Problem: Each line from the one that contains "BUTTON pin GND: none -> GND" to the last line of the records below must be restated word for word.

Given entries:
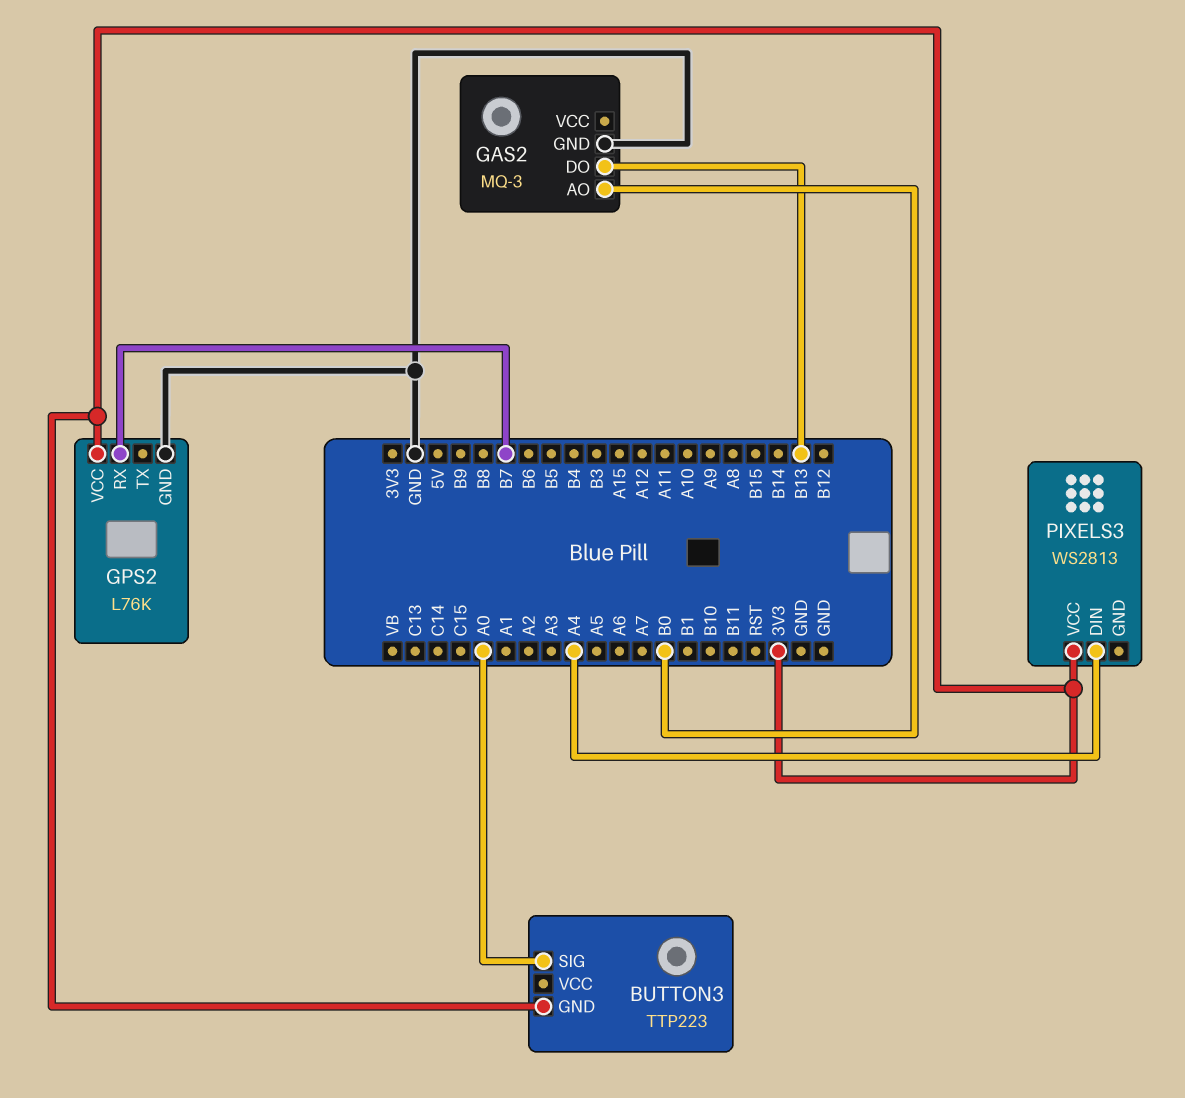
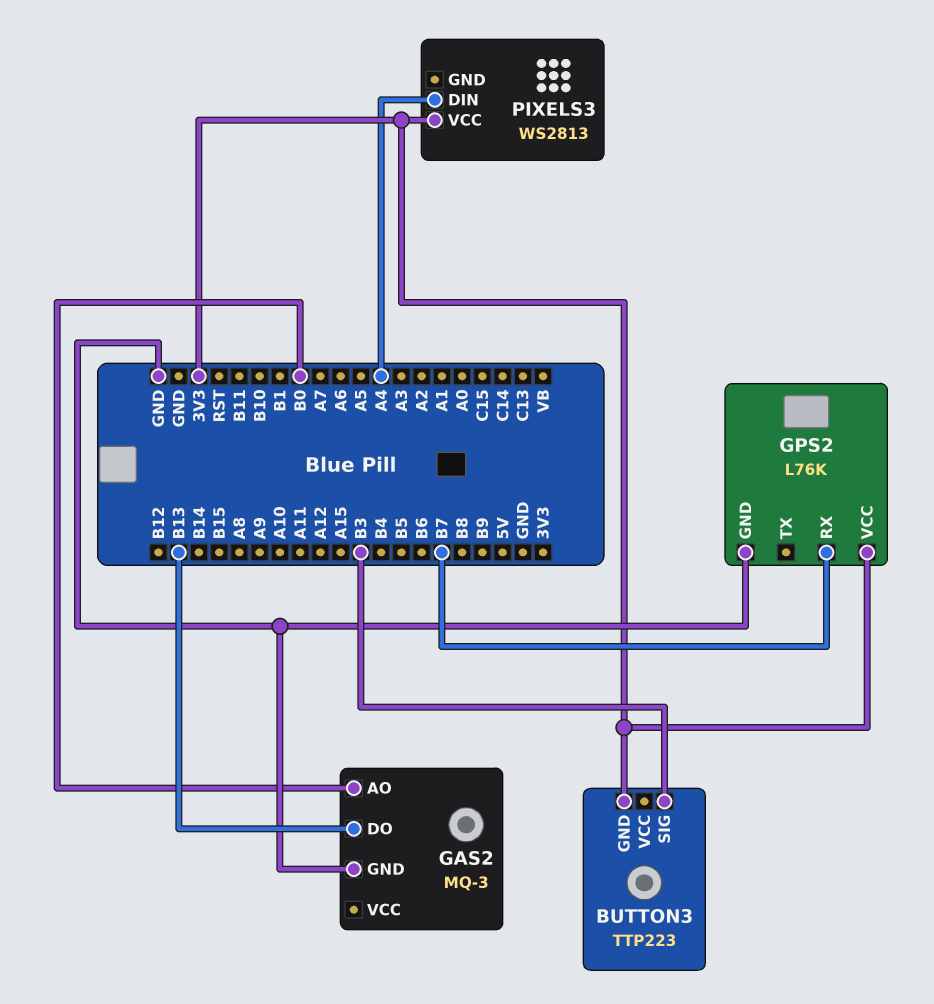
BUTTON3 pin SIG: A0 -> B3

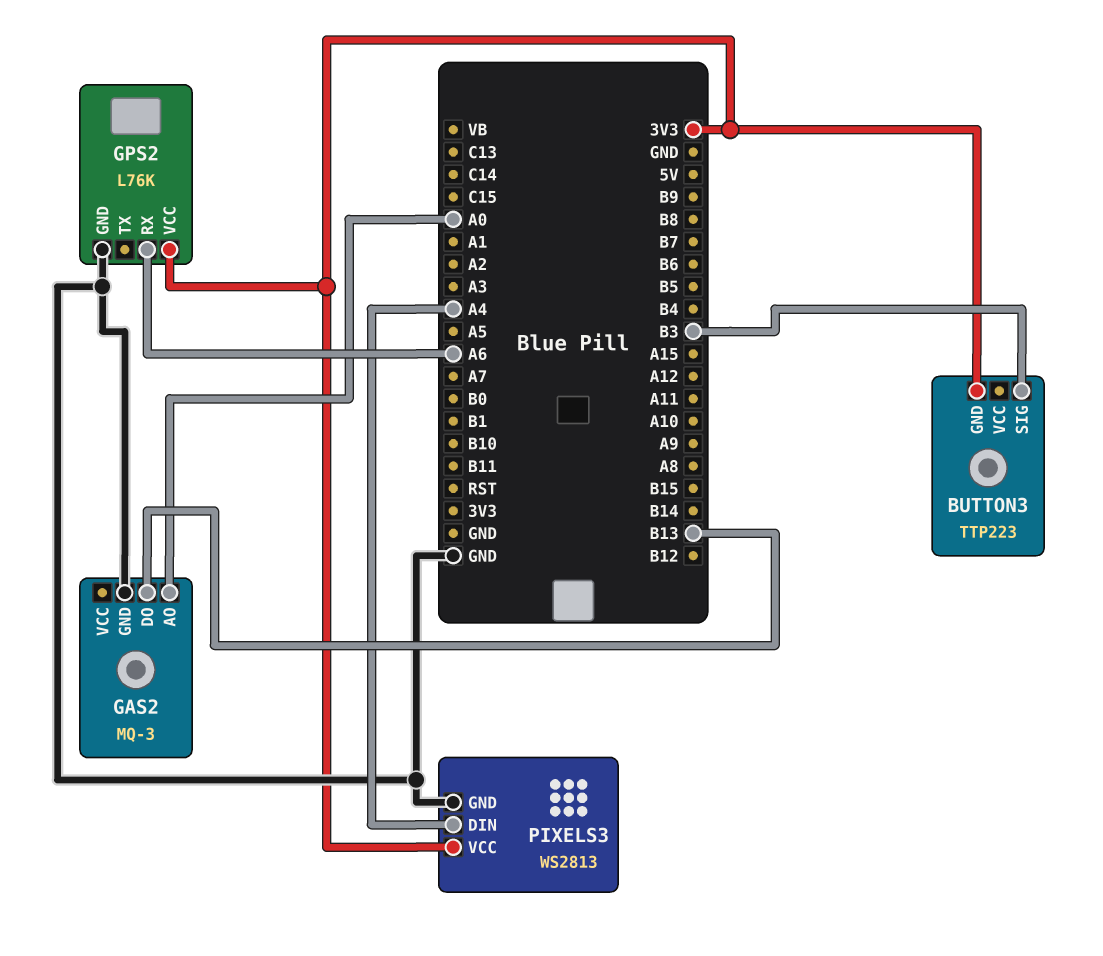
GAS2 pin AO: B0 -> A0
GPS2 pin RX: B7 -> A6
PIXELS3 pin GND: none -> GND

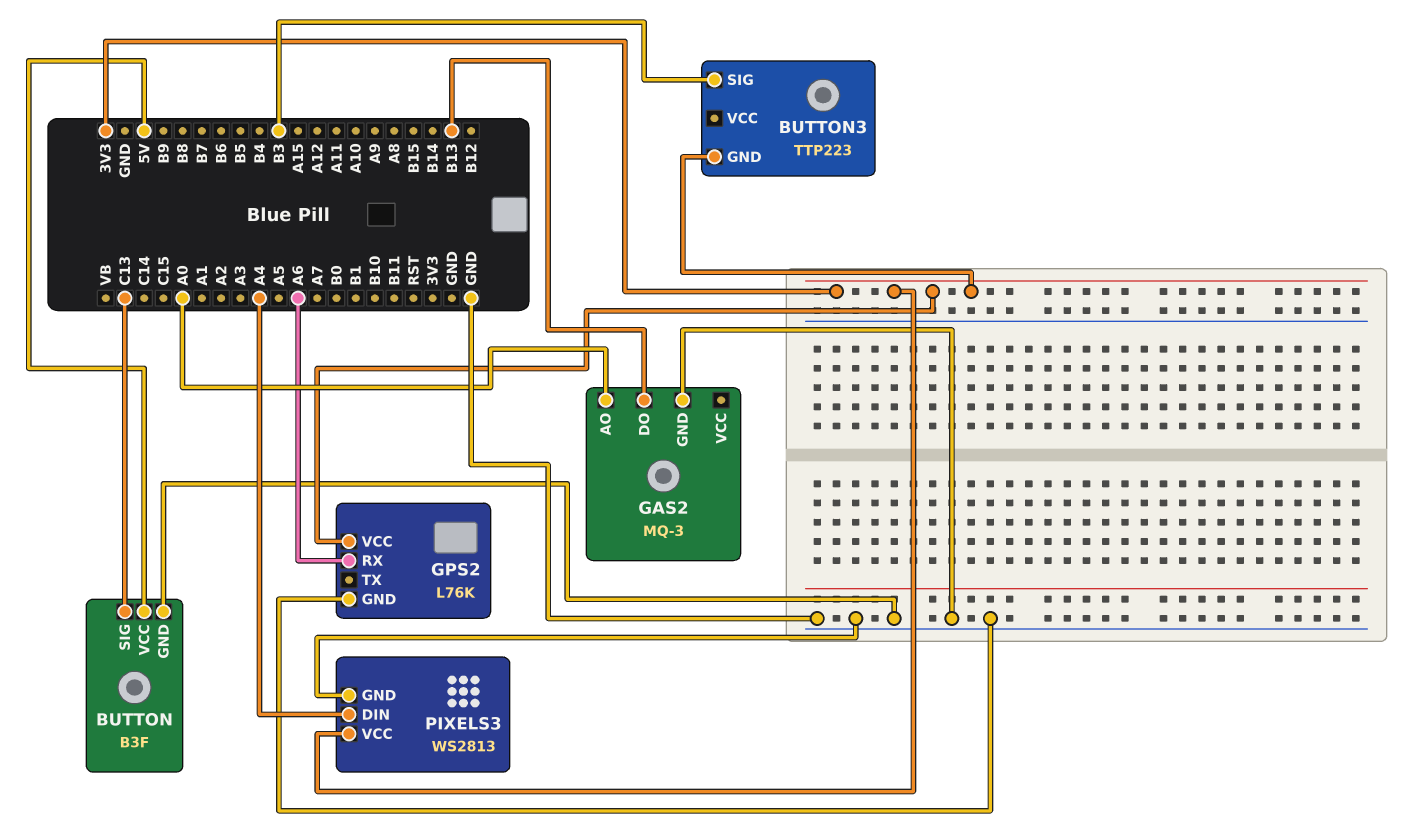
BUTTON: none -> B3F
BUTTON pin GND: none -> GND
BUTTON pin SIG: none -> C13
BUTTON pin VCC: none -> 5V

Solved problem:
BUTTON pin GND: none -> GND
BUTTON pin SIG: none -> C13
BUTTON pin VCC: none -> 5V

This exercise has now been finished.